_Data shown_.
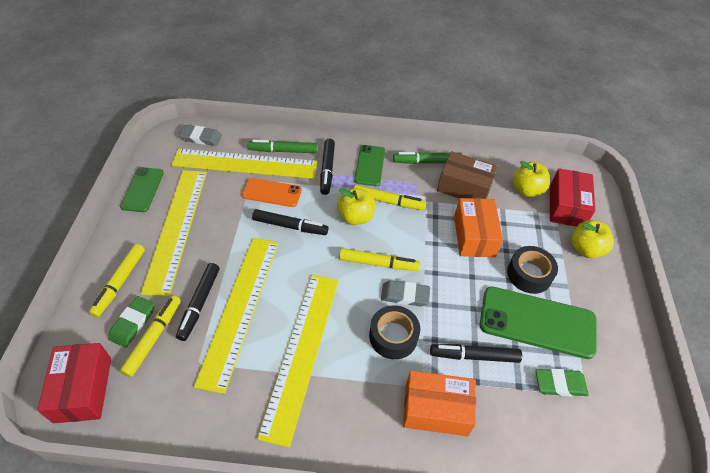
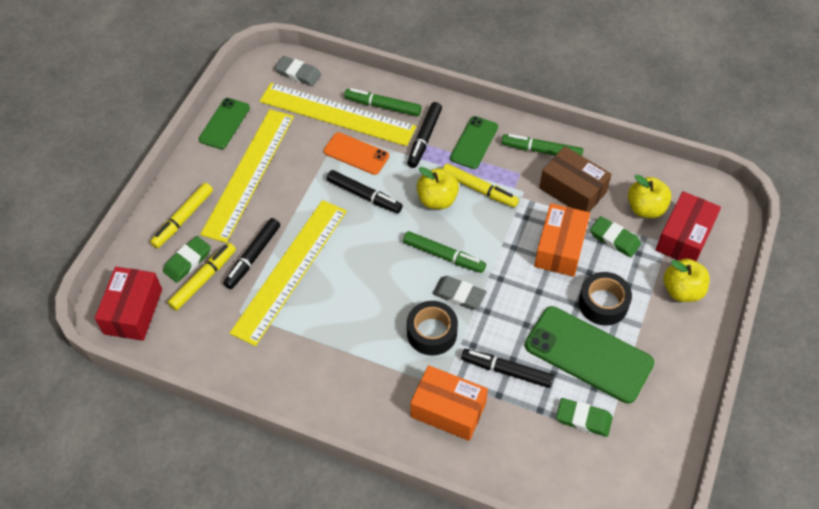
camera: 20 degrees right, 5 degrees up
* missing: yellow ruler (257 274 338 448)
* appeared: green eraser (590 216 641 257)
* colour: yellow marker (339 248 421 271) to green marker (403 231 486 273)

_Exercise objective_.
Report every line containing the word "yellow" from the listing above.

_Solution below_.
* missing: yellow ruler (257 274 338 448)
* colour: yellow marker (339 248 421 271) to green marker (403 231 486 273)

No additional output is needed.